==== Material provided ====

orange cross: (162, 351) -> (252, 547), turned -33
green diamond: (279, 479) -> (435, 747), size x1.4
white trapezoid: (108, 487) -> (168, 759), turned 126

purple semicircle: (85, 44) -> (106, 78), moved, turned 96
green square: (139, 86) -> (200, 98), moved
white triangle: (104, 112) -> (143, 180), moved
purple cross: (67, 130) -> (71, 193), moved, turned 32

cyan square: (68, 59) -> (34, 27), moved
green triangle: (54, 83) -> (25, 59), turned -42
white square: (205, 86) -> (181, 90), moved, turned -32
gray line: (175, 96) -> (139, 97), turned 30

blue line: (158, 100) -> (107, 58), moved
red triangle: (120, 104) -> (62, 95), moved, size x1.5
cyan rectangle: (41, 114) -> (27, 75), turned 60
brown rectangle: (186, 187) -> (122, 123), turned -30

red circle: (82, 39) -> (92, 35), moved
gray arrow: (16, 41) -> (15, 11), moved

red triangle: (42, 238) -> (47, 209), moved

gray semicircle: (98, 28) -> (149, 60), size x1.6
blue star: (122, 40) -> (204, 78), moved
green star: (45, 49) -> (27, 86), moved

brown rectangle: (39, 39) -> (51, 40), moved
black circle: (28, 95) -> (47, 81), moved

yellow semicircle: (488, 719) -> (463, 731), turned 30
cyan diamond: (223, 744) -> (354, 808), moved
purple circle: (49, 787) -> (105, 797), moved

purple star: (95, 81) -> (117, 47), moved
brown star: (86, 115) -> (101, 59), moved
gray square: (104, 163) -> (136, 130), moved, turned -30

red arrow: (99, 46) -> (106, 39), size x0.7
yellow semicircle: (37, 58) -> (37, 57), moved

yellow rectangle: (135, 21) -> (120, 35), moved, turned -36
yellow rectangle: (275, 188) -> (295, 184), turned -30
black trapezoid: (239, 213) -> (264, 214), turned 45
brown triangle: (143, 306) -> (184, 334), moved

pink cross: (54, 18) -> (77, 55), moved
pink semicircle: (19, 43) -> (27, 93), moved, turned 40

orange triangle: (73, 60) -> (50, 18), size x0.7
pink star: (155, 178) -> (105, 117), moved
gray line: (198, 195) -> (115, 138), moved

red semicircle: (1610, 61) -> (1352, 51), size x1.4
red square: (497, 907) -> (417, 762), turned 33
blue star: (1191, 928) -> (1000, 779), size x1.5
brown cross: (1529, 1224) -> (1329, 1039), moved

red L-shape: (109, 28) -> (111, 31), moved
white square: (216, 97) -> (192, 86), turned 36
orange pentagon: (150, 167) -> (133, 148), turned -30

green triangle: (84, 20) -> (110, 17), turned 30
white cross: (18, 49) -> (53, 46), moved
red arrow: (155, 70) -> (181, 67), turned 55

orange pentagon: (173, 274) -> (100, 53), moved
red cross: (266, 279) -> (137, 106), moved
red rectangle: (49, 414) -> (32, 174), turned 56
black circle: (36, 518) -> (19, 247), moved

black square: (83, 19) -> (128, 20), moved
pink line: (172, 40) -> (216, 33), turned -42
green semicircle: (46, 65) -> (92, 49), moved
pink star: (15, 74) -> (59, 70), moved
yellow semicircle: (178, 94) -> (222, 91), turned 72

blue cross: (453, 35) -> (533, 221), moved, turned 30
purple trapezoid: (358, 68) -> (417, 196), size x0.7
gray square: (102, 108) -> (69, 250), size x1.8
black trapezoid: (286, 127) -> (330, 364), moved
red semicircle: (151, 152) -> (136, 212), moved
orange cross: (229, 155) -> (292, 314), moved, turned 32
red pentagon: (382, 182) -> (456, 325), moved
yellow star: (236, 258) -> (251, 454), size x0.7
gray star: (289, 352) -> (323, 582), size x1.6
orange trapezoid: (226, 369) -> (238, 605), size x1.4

====

### Exercise requirements
Repeat exactly the lines above from the one with "red semicircle: (1610, 61)" up to and including the one with "red rectangle: (49, 414)". No other line belongs in the reply.

### Answer space
red semicircle: (1610, 61) -> (1352, 51), size x1.4
red square: (497, 907) -> (417, 762), turned 33
blue star: (1191, 928) -> (1000, 779), size x1.5
brown cross: (1529, 1224) -> (1329, 1039), moved

red L-shape: (109, 28) -> (111, 31), moved
white square: (216, 97) -> (192, 86), turned 36
orange pentagon: (150, 167) -> (133, 148), turned -30

green triangle: (84, 20) -> (110, 17), turned 30
white cross: (18, 49) -> (53, 46), moved
red arrow: (155, 70) -> (181, 67), turned 55

orange pentagon: (173, 274) -> (100, 53), moved
red cross: (266, 279) -> (137, 106), moved
red rectangle: (49, 414) -> (32, 174), turned 56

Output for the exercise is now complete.